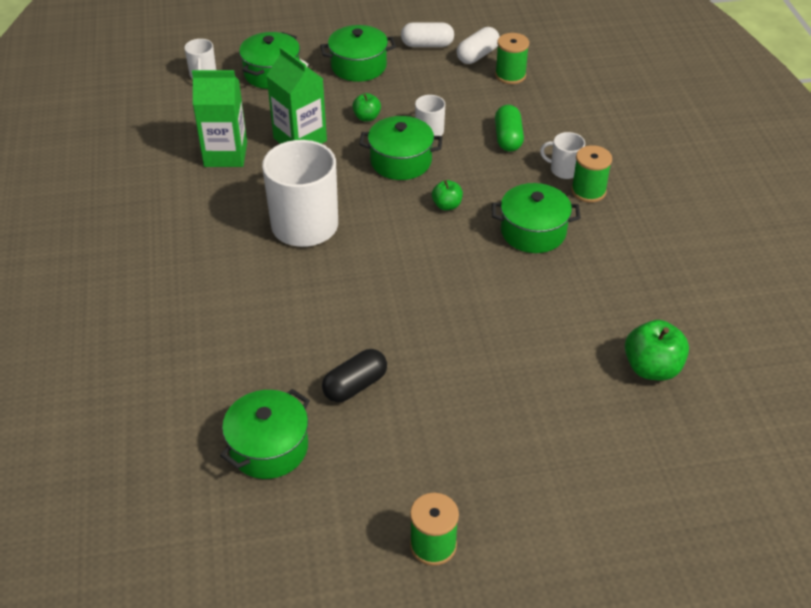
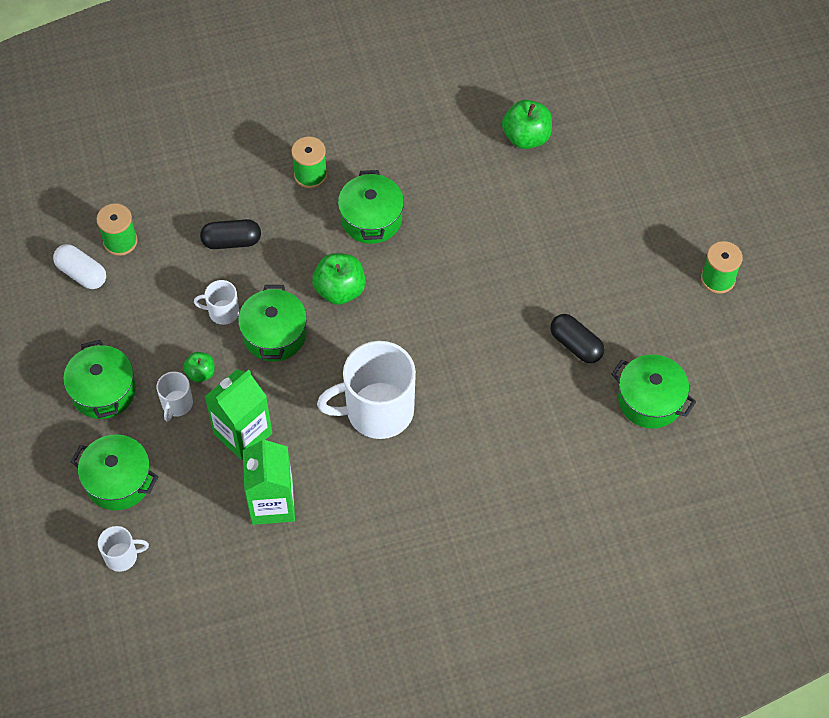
camera: 95 degrees left, 15 degrees up
(427, 45) = (60, 324): white capsule -> none
(447, 205) = (340, 290): green apple -> green apple, size x1.73
(508, 138) = (232, 241): green capsule -> black capsule
(564, 170) = (280, 194): white mug -> white mug (177, 404)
□ □ □ □ □
(Task description) After locating the line that holds "(427, 45) = (60, 324): white capsule -> none", print it and each line after it through the end of the data, exactly as it stands.

(Written answer)
(427, 45) = (60, 324): white capsule -> none
(447, 205) = (340, 290): green apple -> green apple, size x1.73
(508, 138) = (232, 241): green capsule -> black capsule
(564, 170) = (280, 194): white mug -> white mug (177, 404)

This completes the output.